Would you give the number of lines in the entries that contain the word "gray"? Nothing else is needed.

Records excerpted from a collection:
-*-*-

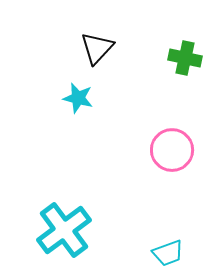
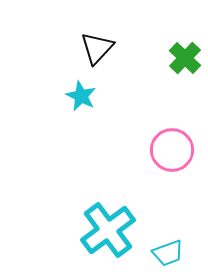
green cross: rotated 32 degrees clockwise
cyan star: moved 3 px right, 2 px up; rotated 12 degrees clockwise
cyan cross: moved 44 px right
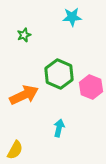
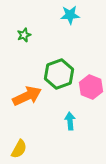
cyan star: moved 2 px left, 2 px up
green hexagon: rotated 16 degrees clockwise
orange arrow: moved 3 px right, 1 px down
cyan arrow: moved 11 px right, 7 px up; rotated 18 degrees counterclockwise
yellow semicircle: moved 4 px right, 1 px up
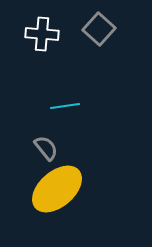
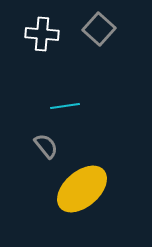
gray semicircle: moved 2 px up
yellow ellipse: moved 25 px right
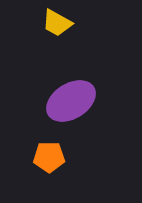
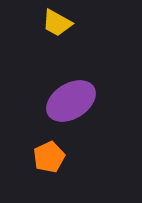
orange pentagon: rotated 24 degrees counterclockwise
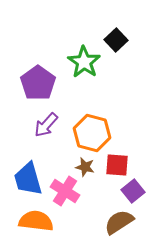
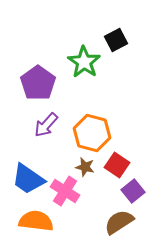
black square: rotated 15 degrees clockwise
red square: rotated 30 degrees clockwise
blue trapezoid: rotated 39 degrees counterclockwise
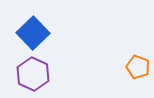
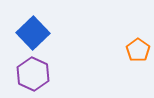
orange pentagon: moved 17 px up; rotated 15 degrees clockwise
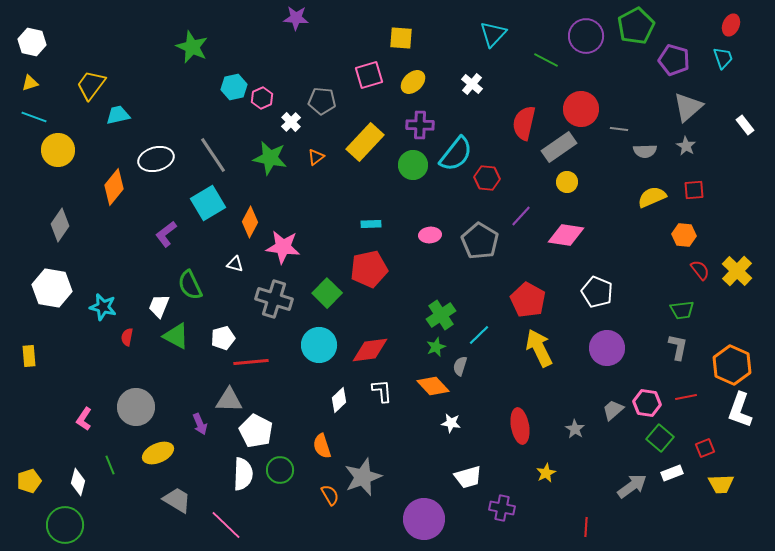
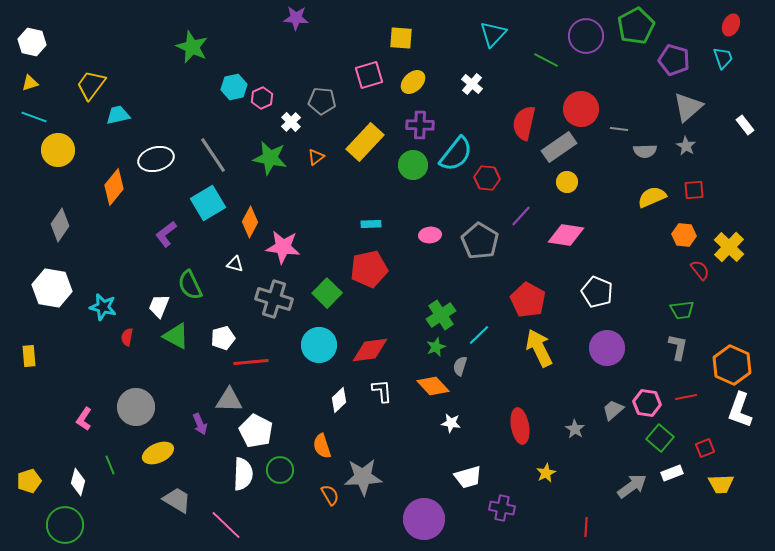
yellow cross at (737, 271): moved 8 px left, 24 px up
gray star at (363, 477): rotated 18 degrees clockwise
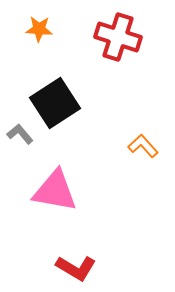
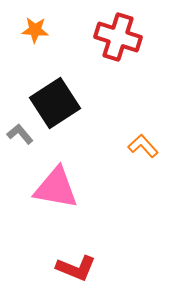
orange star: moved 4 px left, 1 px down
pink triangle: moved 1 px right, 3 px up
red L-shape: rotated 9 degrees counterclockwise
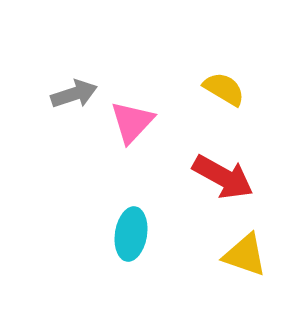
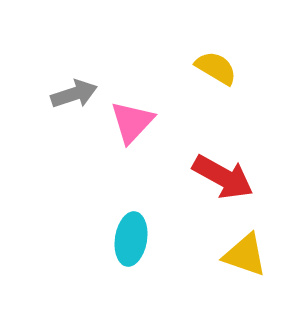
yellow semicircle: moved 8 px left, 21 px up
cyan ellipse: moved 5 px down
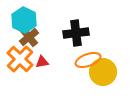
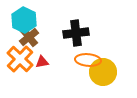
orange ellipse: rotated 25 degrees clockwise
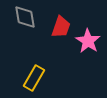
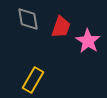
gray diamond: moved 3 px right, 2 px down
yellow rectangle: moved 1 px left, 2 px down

-*-*-

*Response*
3